§ **Exercise objective**:
For every line in the material below that holds "pencil", report the line.

§ **Extracted records**:
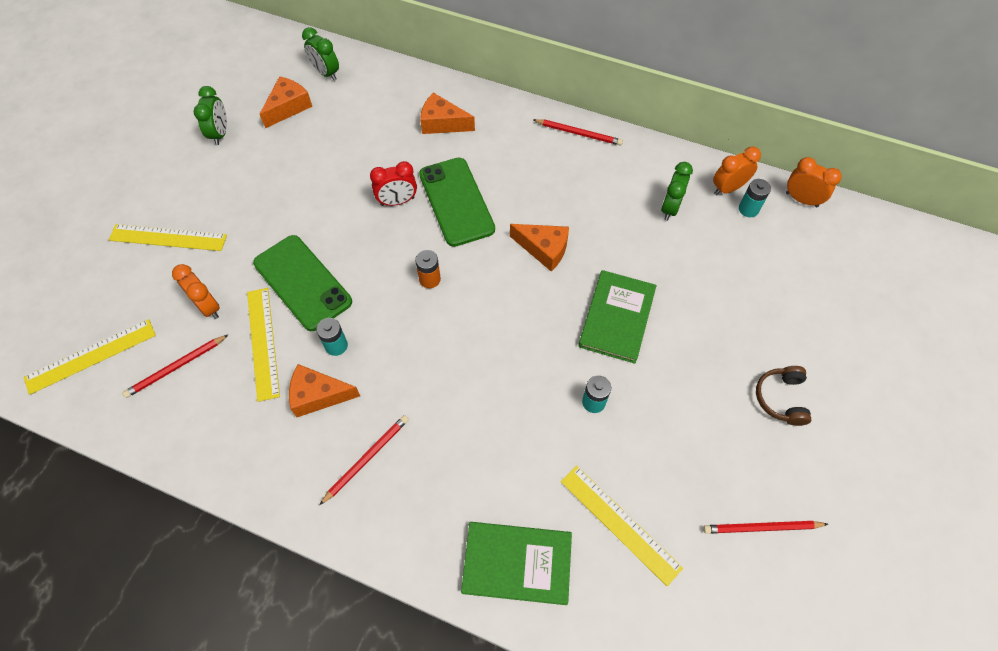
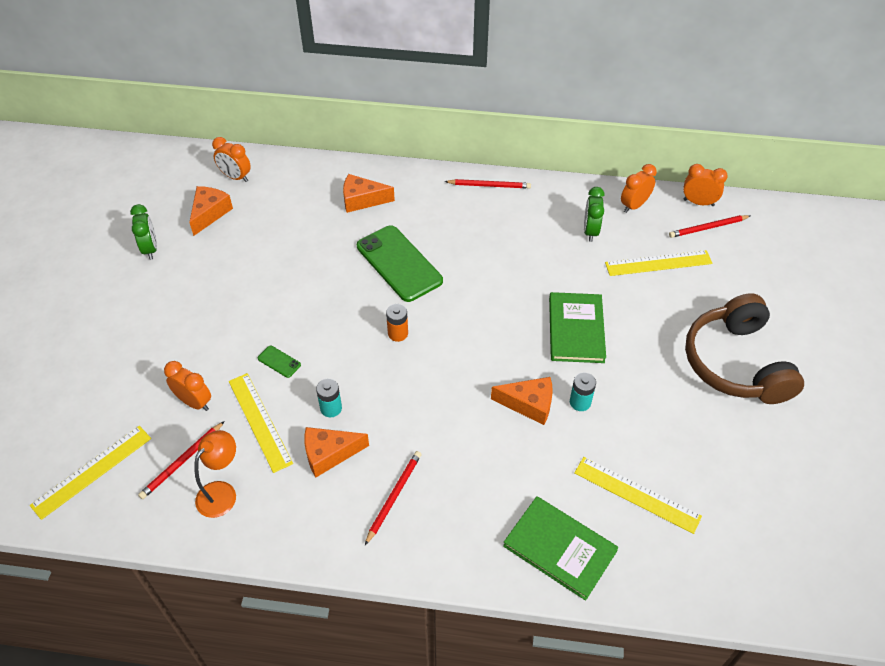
camera: 15 degrees left, 10 degrees down
(168, 238) = (132, 350): yellow ruler -> yellow ruler (658, 263)
(202, 410) = (222, 492): none -> orange lamp
(302, 282) = (279, 361): green phone -> green phone, size x0.41
(326, 73) = (235, 177): green clock -> orange clock
(397, 201) = (344, 274): red clock -> none
(517, 563) = (560, 548): green book -> green book turned 45 degrees clockwise
(544, 249) = (492, 287): orange cheese -> orange cheese (529, 404)
(748, 209) = (657, 219): turquoise battery -> none
(762, 528) = (755, 468): red pencil -> red pencil (708, 228)
(781, 398) = (736, 363): brown headphones -> brown headphones, size x2.16

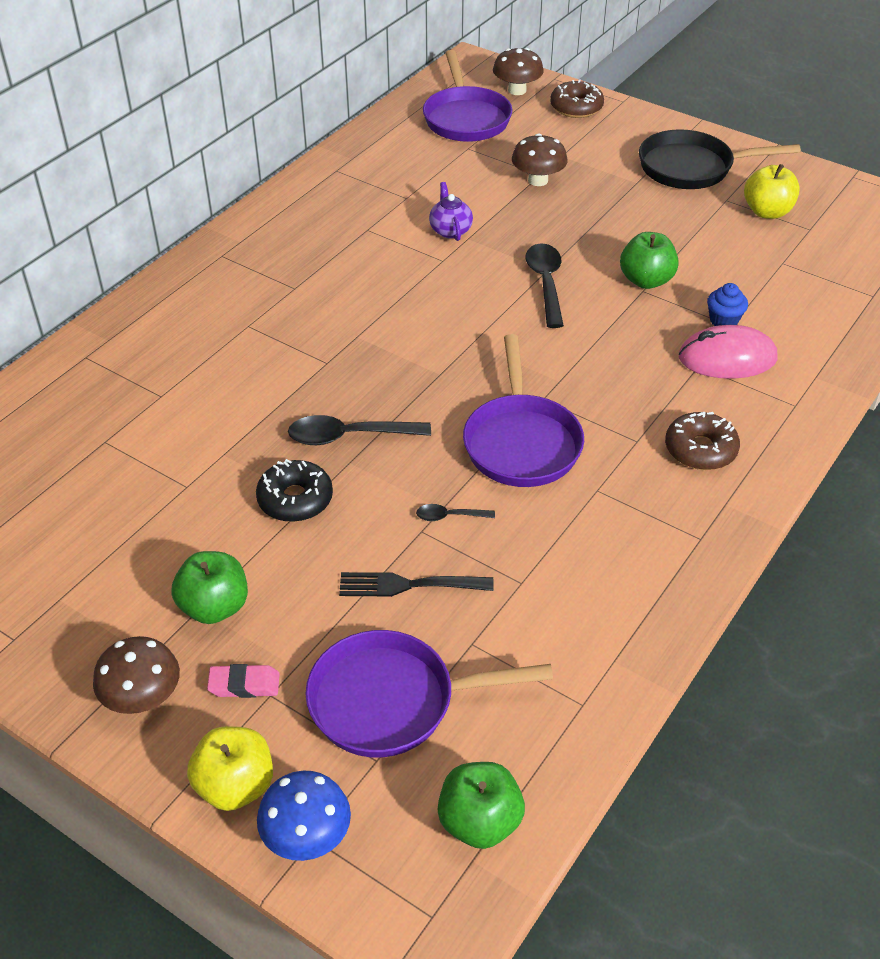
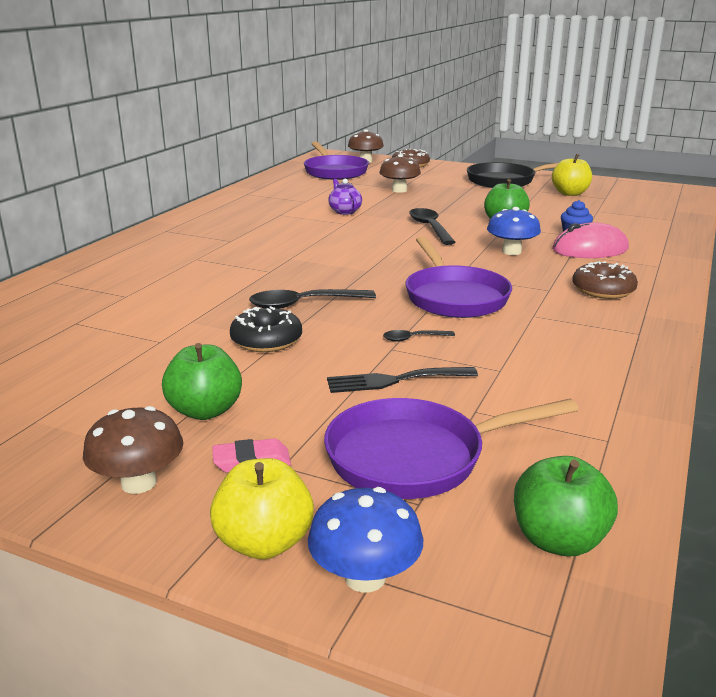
camera: 10 degrees left, 20 degrees down
(626, 352) = (511, 251): none -> blue mushroom

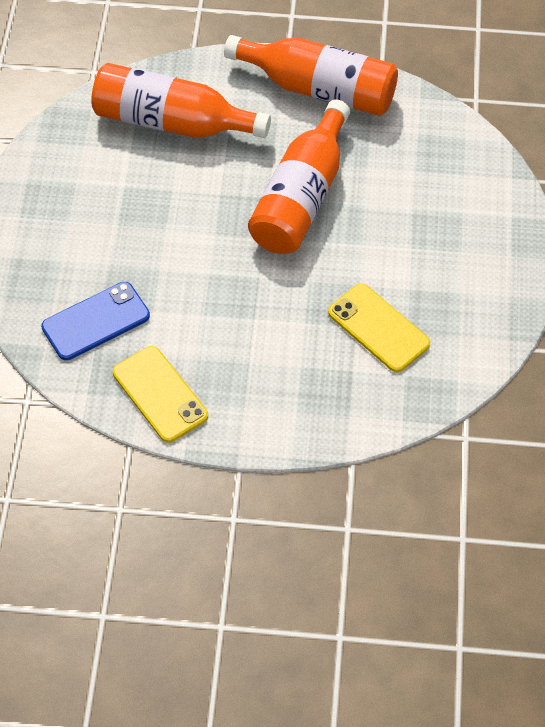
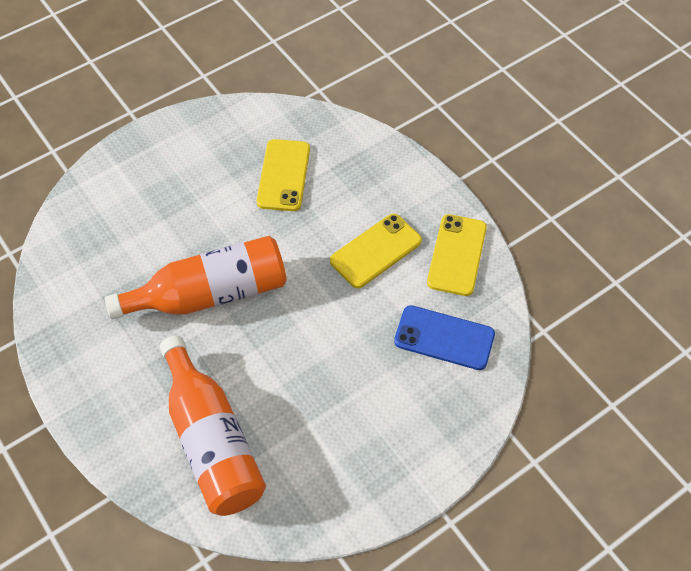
camera: 130 degrees left, 0 degrees up
(226, 337) = (376, 251): none -> yellow phone
(319, 89) = (84, 360): orange bottle -> none

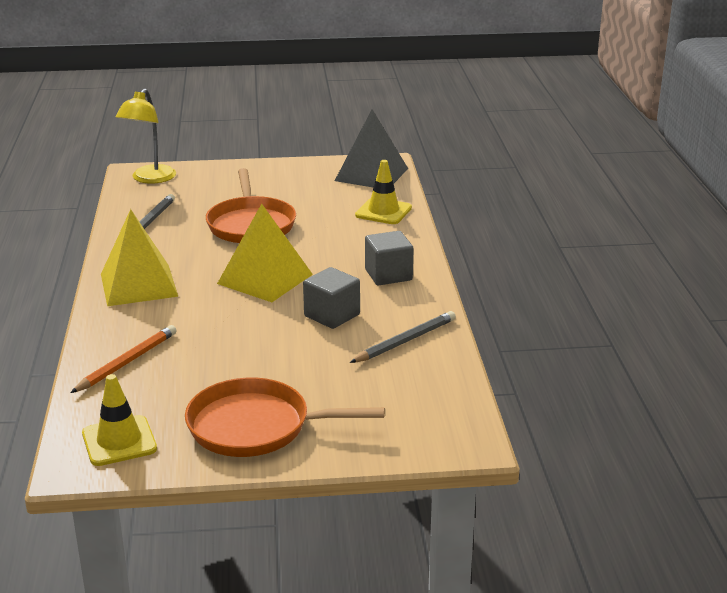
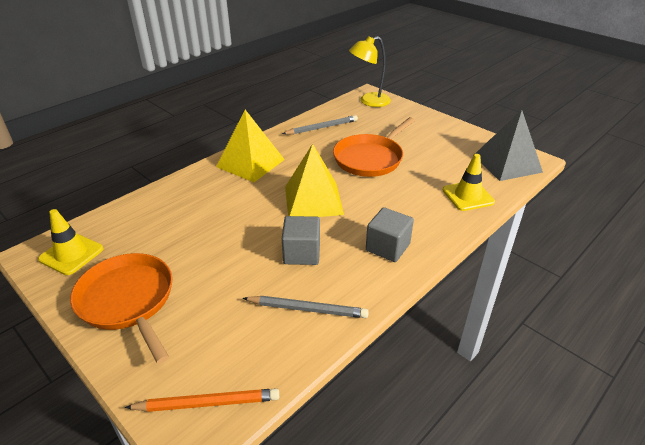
camera: 50 degrees right, 10 degrees up
(127, 362) = (162, 207): orange pencil -> orange pencil (207, 403)

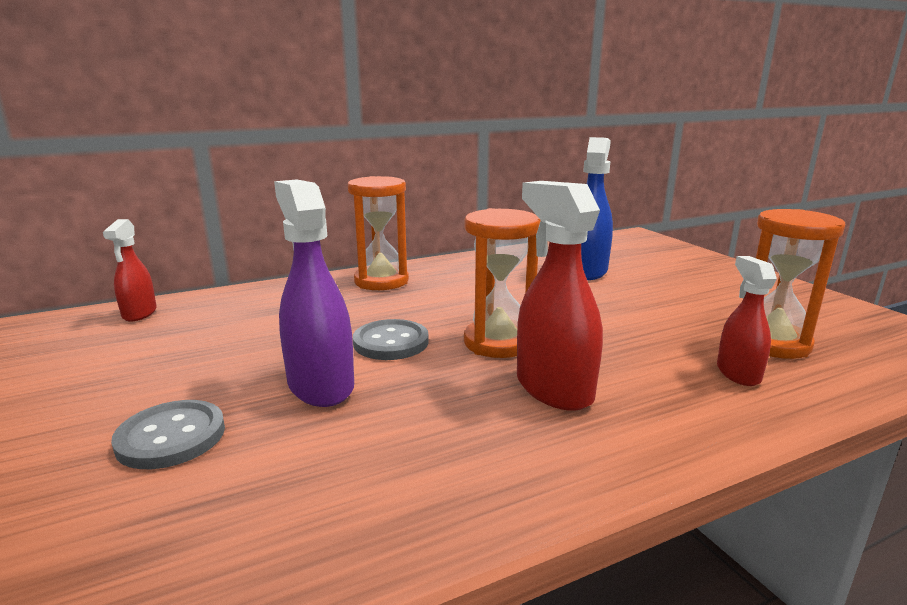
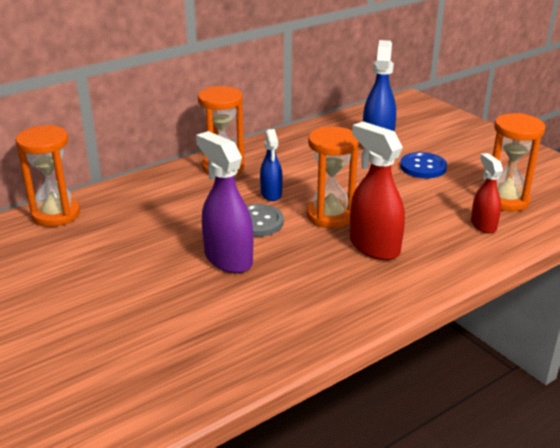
camera: 10 degrees left, 10 degrees up
(139, 313) = (56, 214): red spray bottle -> orange hourglass
(171, 437) = (158, 301): grey button -> none
(427, 312) = (271, 194): none -> blue spray bottle
(645, 297) = (423, 167): none -> blue button

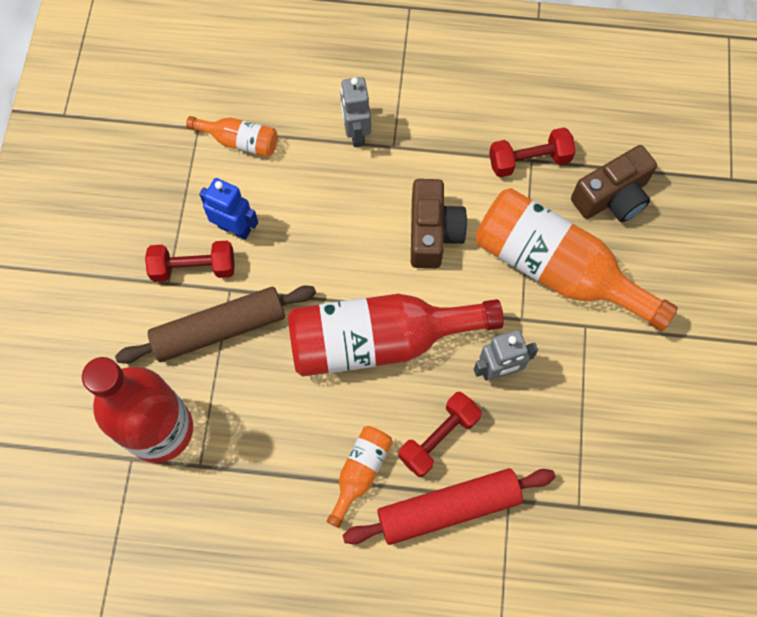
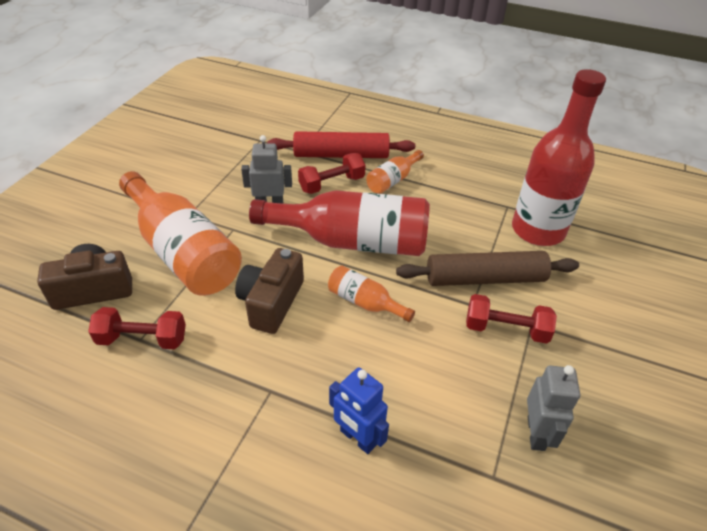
camera: 165 degrees left, 25 degrees down
(234, 228) = (461, 353): blue robot -> blue robot (357, 438)
(240, 141) = (443, 444): orange bottle -> orange bottle (365, 302)
(356, 133) = (305, 416): grey robot -> grey robot (536, 433)

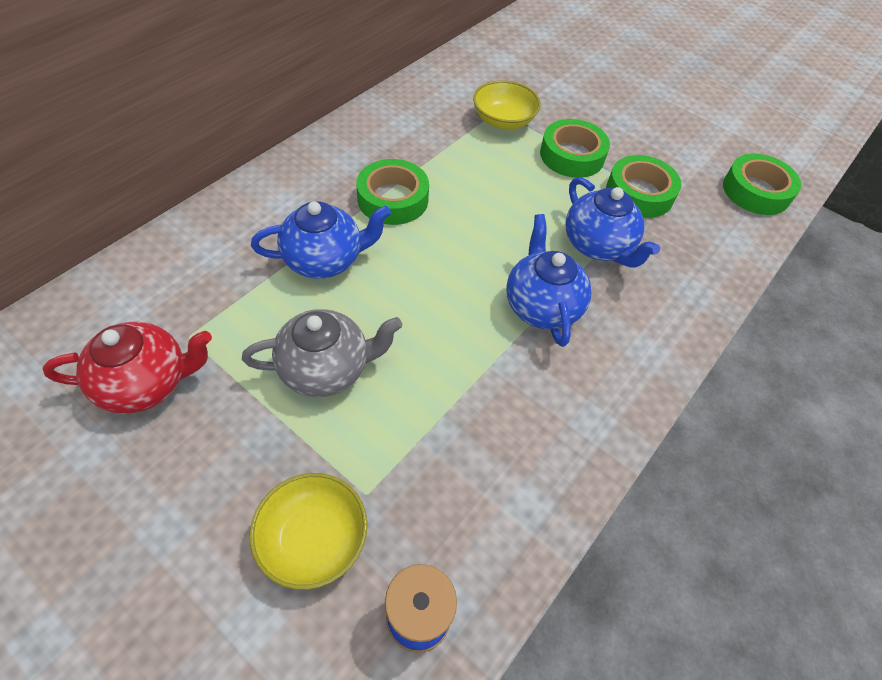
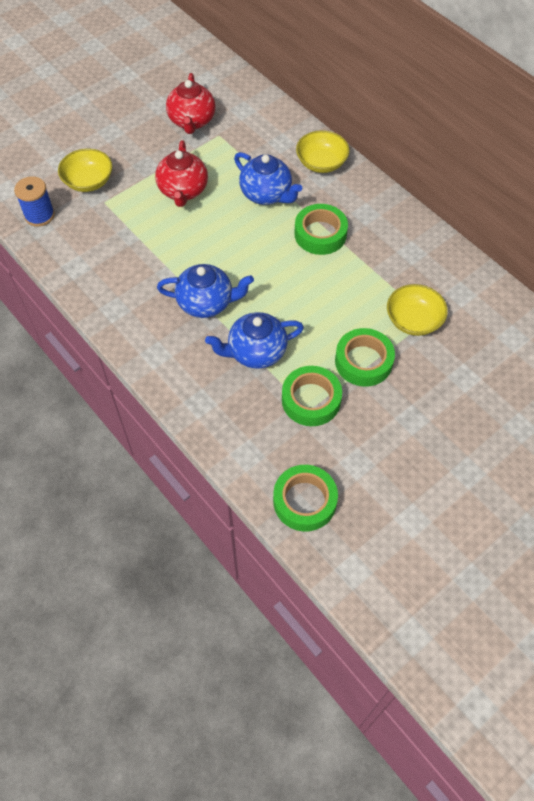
camera: 105 degrees right, 5 degrees up
(257, 205) = (321, 163): none -> yellow bowl
(325, 260) = (267, 194): blue teapot -> blue teapot turned 45 degrees counterclockwise
(326, 369) = (183, 191): grey teapot -> red teapot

§ **Output**:
(762, 528) = (755, 468): red pencil -> red pencil (708, 228)
(127, 362) = (162, 207): orange pencil -> orange pencil (207, 403)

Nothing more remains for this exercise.